(Extracted data entries)
┄┄┄┄┄┄┄┄┄┄┄┄┄┄┄┄┄┄┄┄

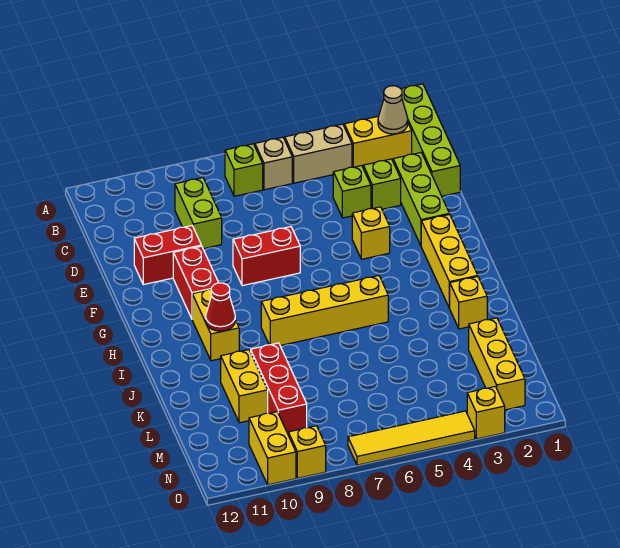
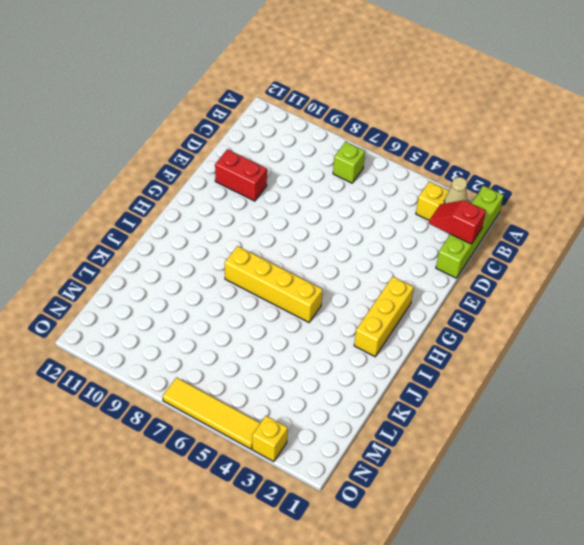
red slope C1:C2 level 2 top 1 -> none
none -> tan brick B4:B5 level 1
none -> tan brick B6 level 1
none -> lime brick C9:D9 level 1

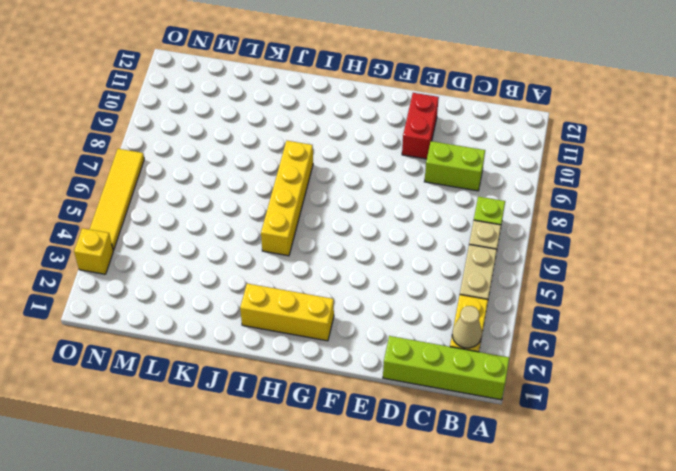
none -> lime brick D2:F2 level 1
none -> lime brick D3 level 1
none -> lime brick D4 level 1

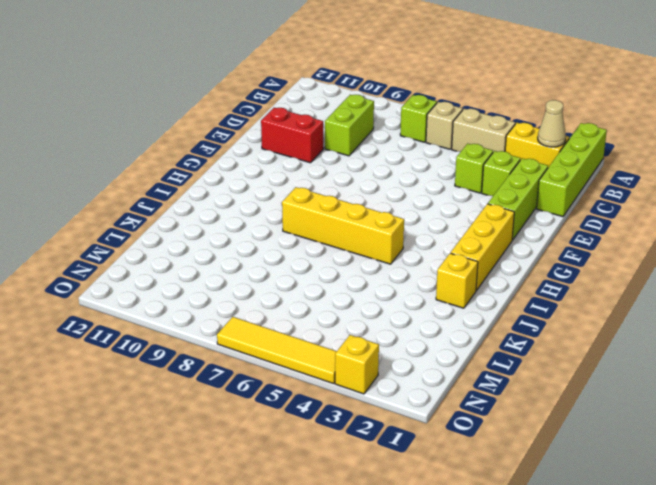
none -> yellow brick F4 level 1
none -> red brick F7:F8 level 1
none -> red brick F10:G10 level 1

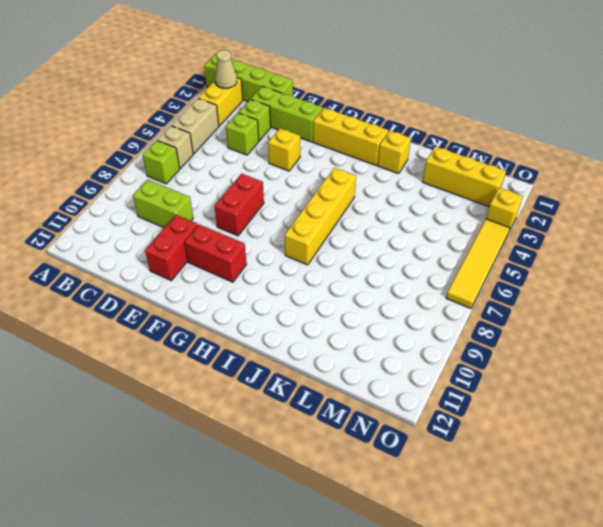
none -> yellow brick H10:I10 level 1
none -> red brick K9:M9 level 1
none -> yellow brick K10:L10 level 1

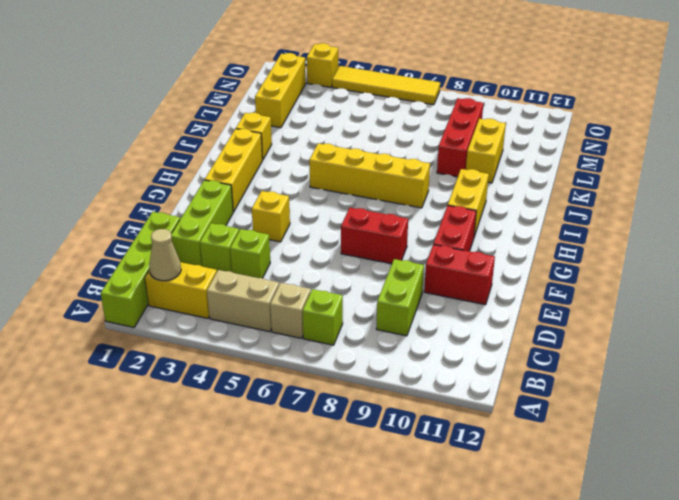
none -> yellow brick N10:O10 level 1
none -> yellow brick O9 level 1
none -> red cone I10 level 2

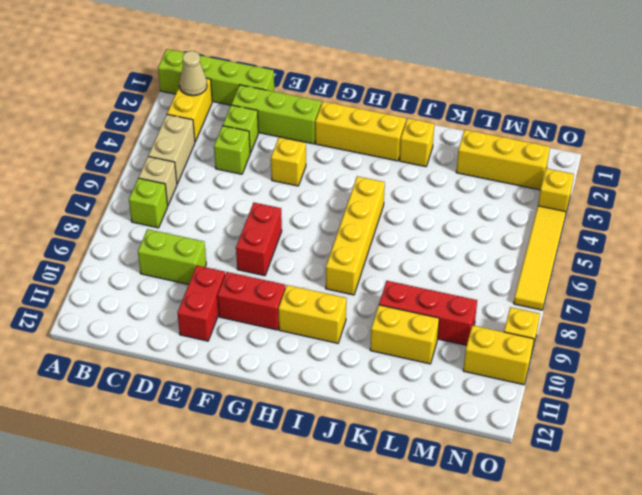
none -> red cone I10 level 2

┄┄┄┄┄┄┄┄┄┄┄┄┄┄┄┄┄┄┄┄

# [Task requirements]
Output every line of the records above unchanged, and keep the pictures out.

# [Solved exercise]
red slope C1:C2 level 2 top 1 -> none
none -> tan brick B4:B5 level 1
none -> tan brick B6 level 1
none -> lime brick C9:D9 level 1

none -> lime brick D2:F2 level 1
none -> lime brick D3 level 1
none -> lime brick D4 level 1

none -> yellow brick F4 level 1
none -> red brick F7:F8 level 1
none -> red brick F10:G10 level 1

none -> yellow brick H10:I10 level 1
none -> red brick K9:M9 level 1
none -> yellow brick K10:L10 level 1

none -> yellow brick N10:O10 level 1
none -> yellow brick O9 level 1
none -> red cone I10 level 2

none -> red cone I10 level 2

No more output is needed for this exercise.